Directive: Among the entries that follow, the required portion opens with the line containing "(455, 95) = (115, 192): brown" and closes with the line containing "(509, 142) = (280, 167): none -> brown goblet". Give that portion again exactly, and nothing else.

Exercise materials:
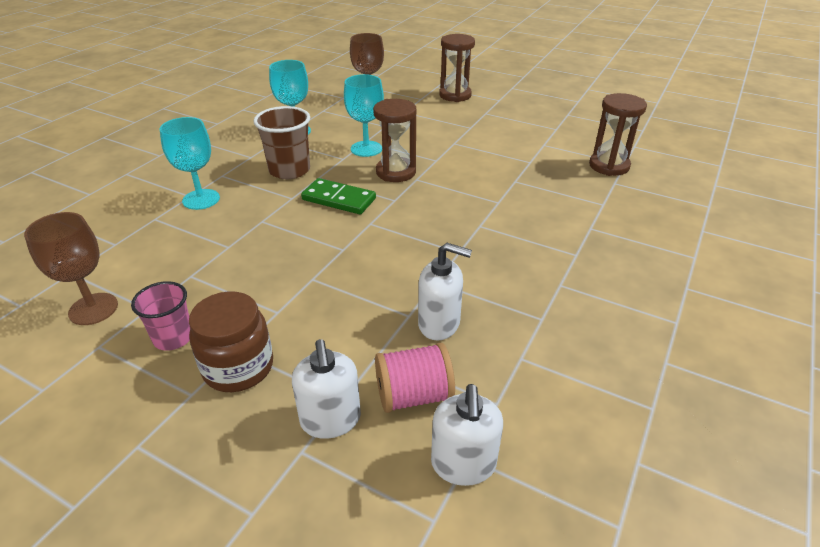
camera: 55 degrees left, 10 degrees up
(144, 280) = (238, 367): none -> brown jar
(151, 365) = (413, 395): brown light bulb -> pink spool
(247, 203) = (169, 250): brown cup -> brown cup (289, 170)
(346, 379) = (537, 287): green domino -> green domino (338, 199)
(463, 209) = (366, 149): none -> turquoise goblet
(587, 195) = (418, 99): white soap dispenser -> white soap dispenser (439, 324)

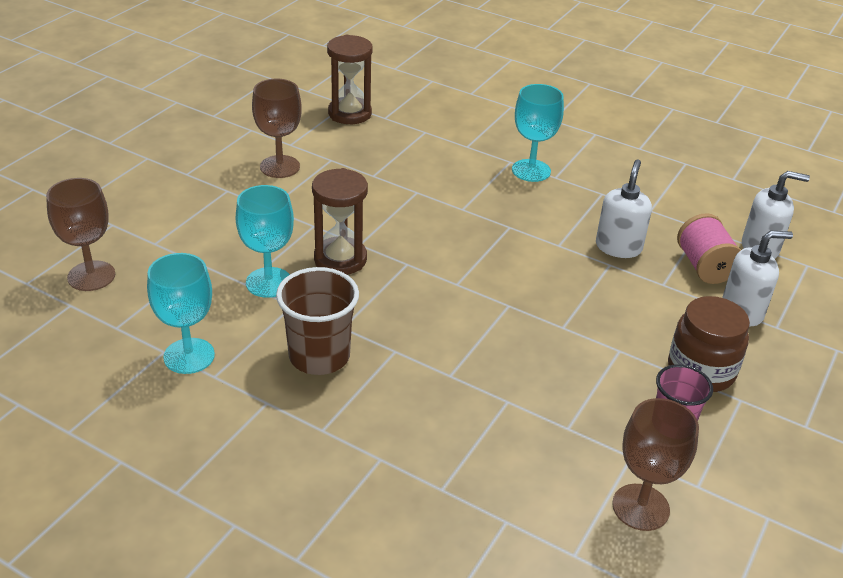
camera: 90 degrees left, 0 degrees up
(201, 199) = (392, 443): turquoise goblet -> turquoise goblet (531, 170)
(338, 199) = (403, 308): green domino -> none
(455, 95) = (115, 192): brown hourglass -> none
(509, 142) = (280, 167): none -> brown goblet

---

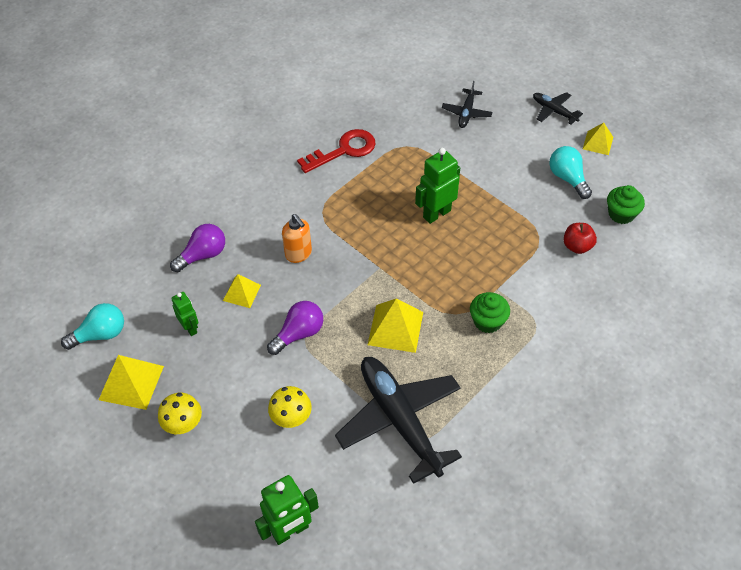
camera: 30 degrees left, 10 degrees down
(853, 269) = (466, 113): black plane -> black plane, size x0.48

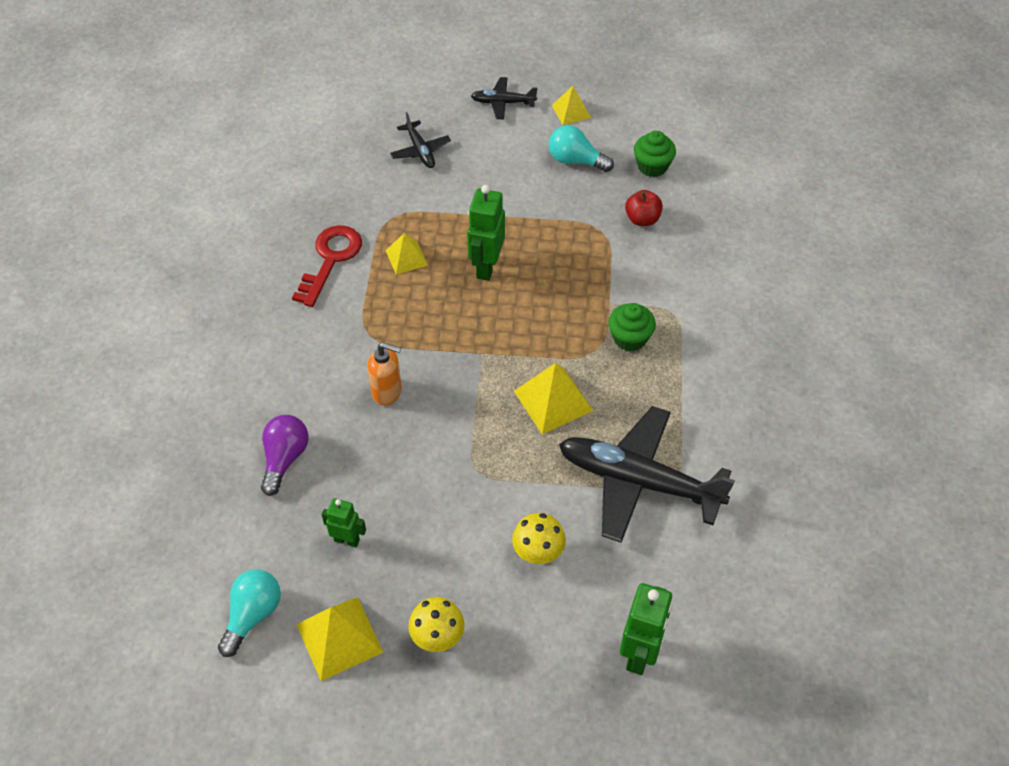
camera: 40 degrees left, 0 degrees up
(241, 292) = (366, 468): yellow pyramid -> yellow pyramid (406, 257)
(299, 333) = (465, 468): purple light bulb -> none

Your response:
(455, 95) = (115, 192): brown hourglass -> none
(509, 142) = (280, 167): none -> brown goblet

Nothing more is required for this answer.